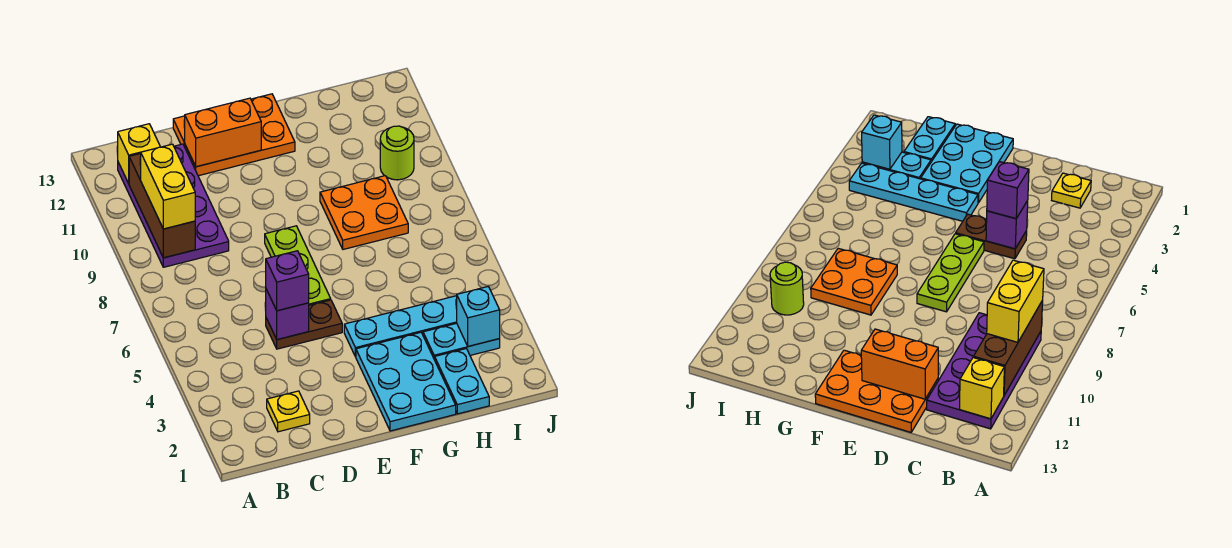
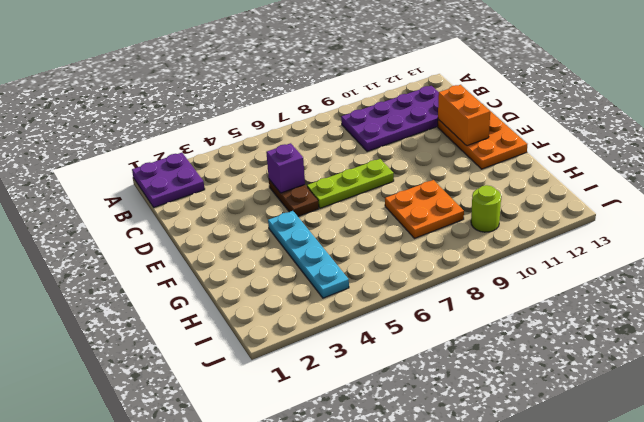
purple plate A1:B2 level 1 -> none
none -> yellow plate C2 level 1
none -> cyan plate F1:G3 level 1
none -> cyan plate H1:H2 level 1

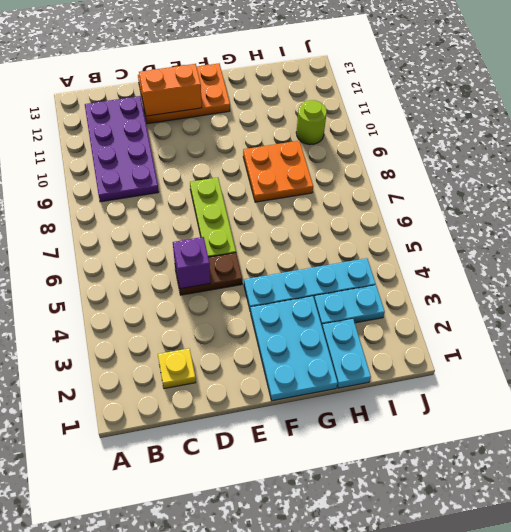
none -> brown brick B9:B11 level 2
none -> yellow brick B12 level 2
none -> cyan brick I3 level 2

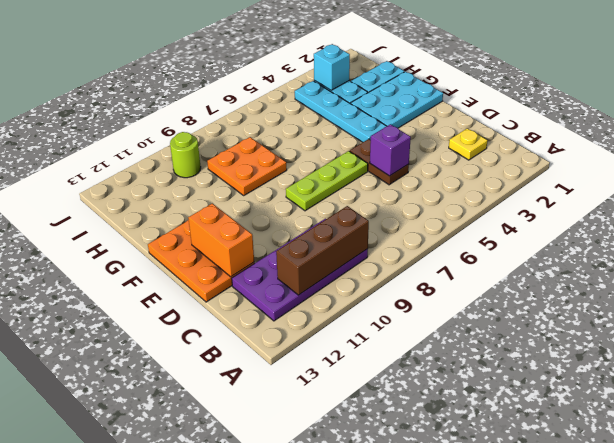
none -> yellow brick B12 level 2
none -> yellow brick B9:B10 level 3
none -> purple brick D5 level 3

WHAT YOU WILL DO: With all pictures excluded, output exactly the lines from the one containing "none -> cyan plate H1:H2 level 1" through the final line of the entries, inclusive.

RESPONSE AREA:
none -> cyan plate H1:H2 level 1

none -> brown brick B9:B11 level 2
none -> yellow brick B12 level 2
none -> cyan brick I3 level 2

none -> yellow brick B12 level 2
none -> yellow brick B9:B10 level 3
none -> purple brick D5 level 3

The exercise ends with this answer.